§ **Supplied material**:

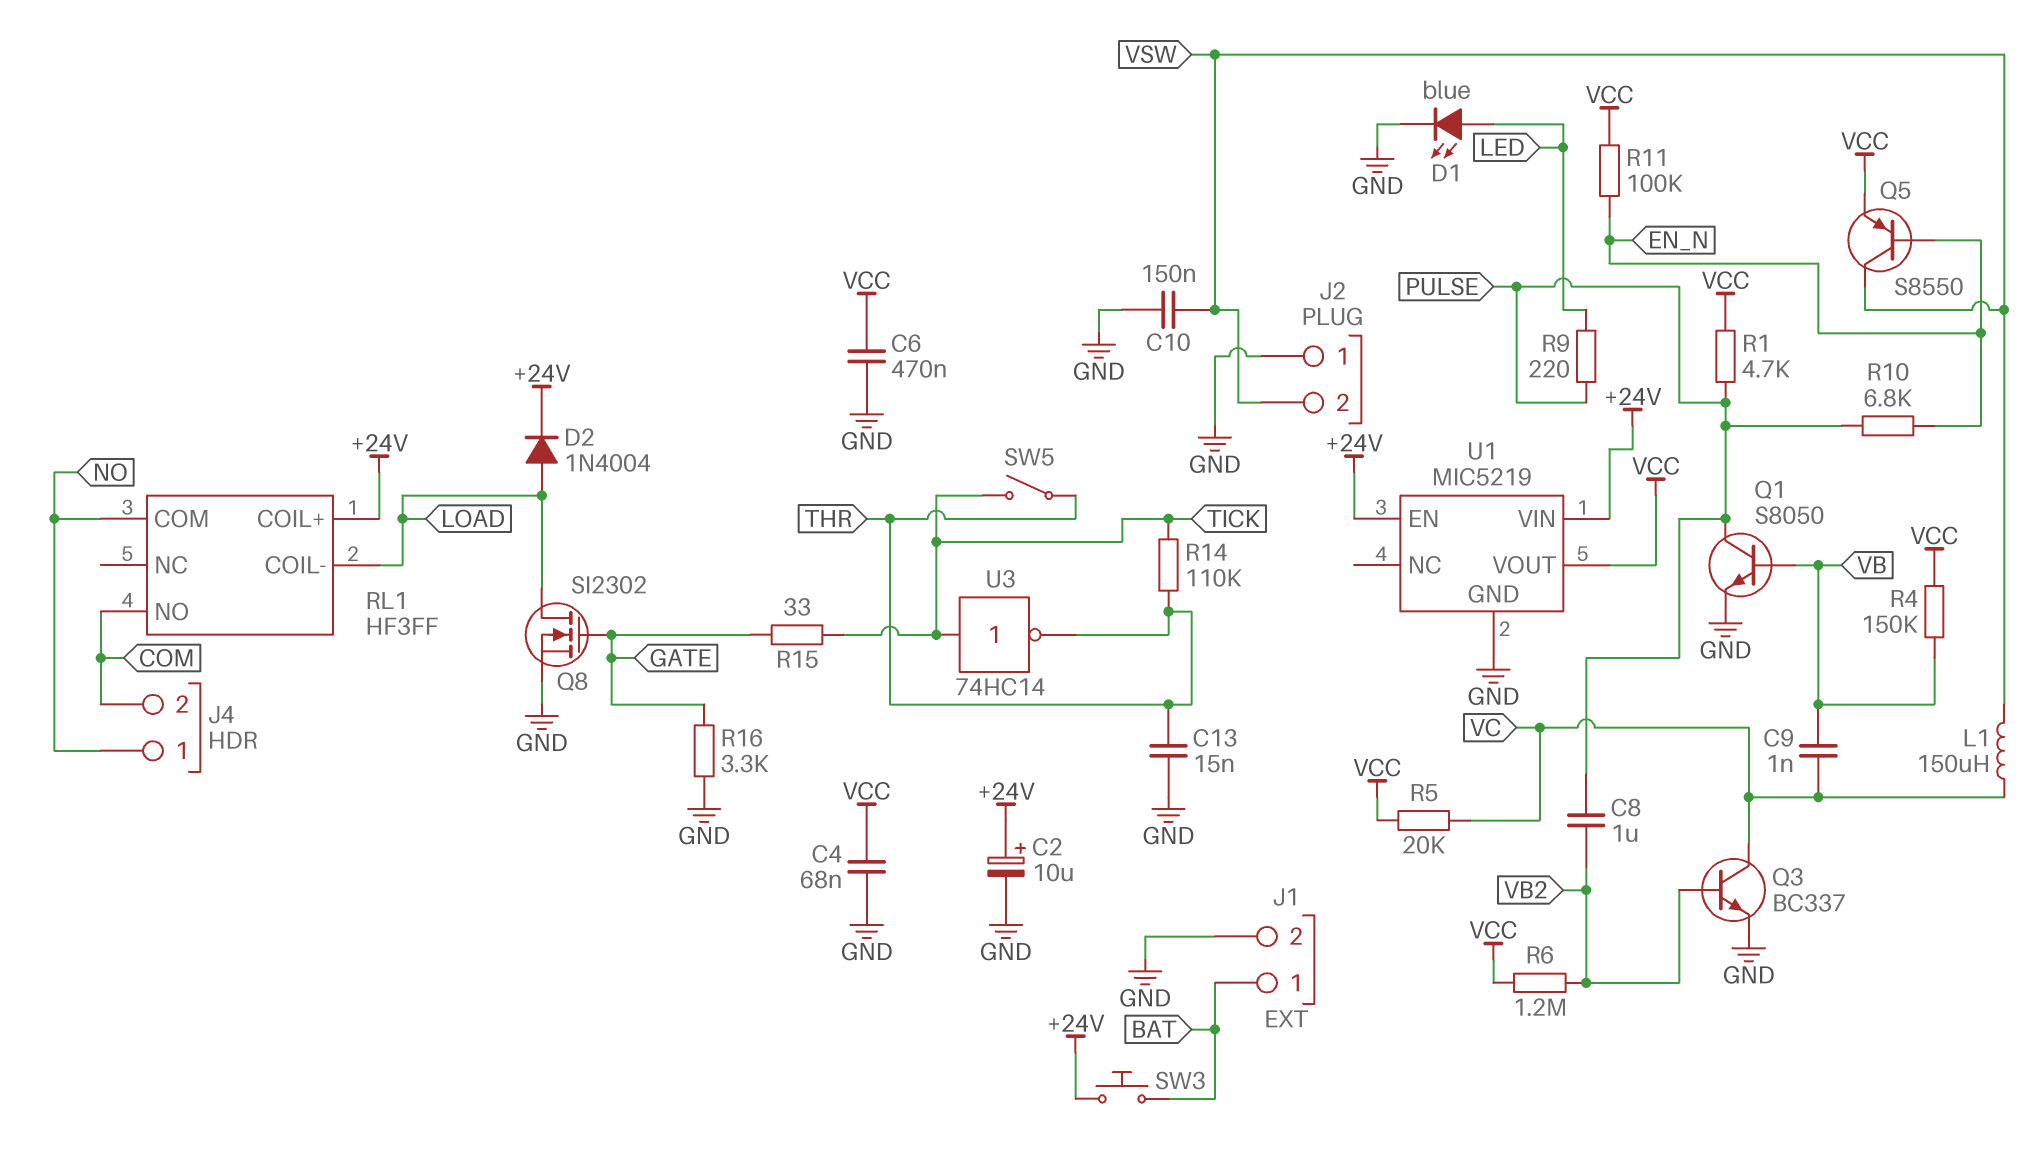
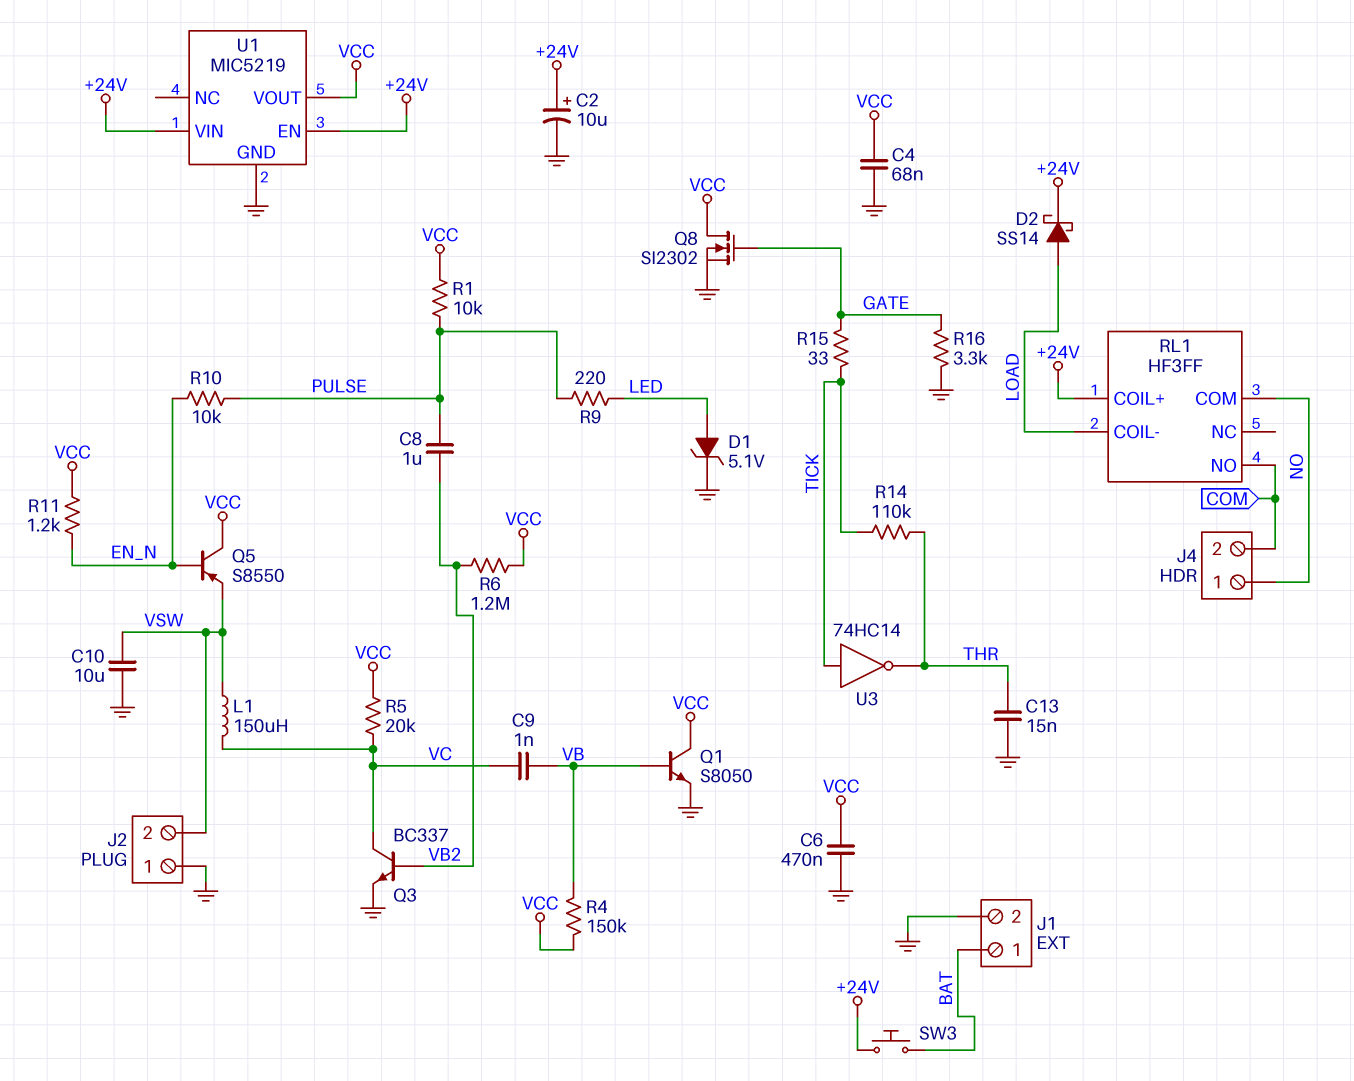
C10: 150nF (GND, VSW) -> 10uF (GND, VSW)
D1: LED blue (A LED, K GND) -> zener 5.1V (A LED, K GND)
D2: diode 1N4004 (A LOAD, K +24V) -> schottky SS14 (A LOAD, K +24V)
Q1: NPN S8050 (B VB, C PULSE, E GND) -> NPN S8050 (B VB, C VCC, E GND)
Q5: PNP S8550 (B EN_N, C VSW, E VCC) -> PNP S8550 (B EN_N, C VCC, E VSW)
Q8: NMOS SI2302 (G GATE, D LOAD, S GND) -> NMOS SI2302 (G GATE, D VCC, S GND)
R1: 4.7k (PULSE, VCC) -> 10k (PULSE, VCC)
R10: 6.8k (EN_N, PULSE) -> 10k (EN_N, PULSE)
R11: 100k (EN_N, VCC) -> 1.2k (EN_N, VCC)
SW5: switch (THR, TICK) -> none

==

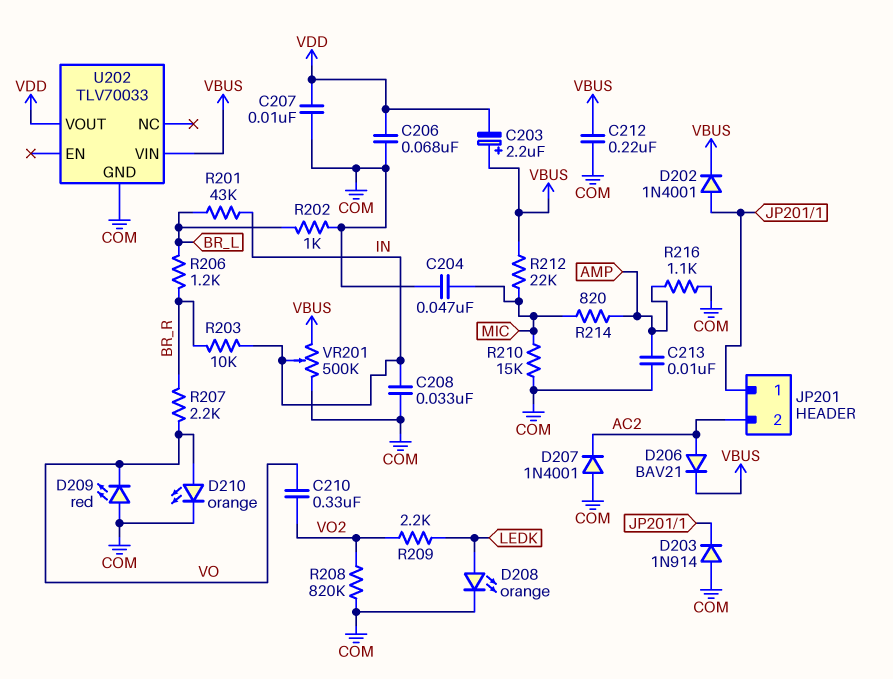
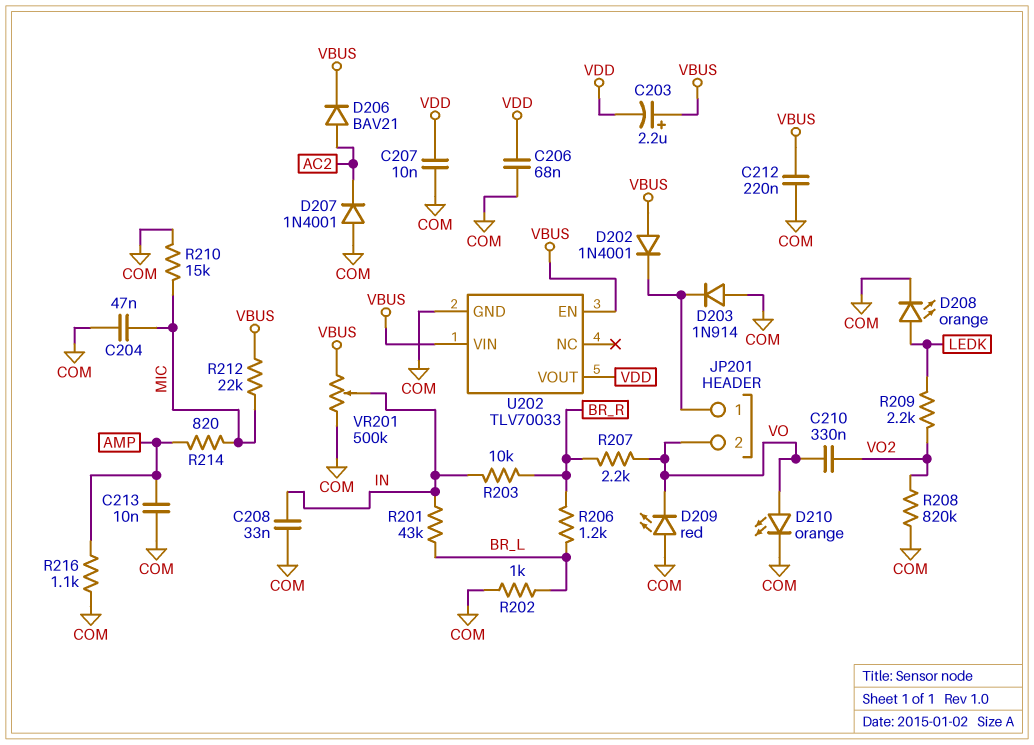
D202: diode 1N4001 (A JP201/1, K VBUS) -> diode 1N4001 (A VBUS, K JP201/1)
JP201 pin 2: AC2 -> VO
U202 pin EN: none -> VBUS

§ **What you will do**:
Return each line in the records that holds the string "VBUS".

§ **Solution to the problem**:
D202: diode 1N4001 (A JP201/1, K VBUS) -> diode 1N4001 (A VBUS, K JP201/1)
U202 pin EN: none -> VBUS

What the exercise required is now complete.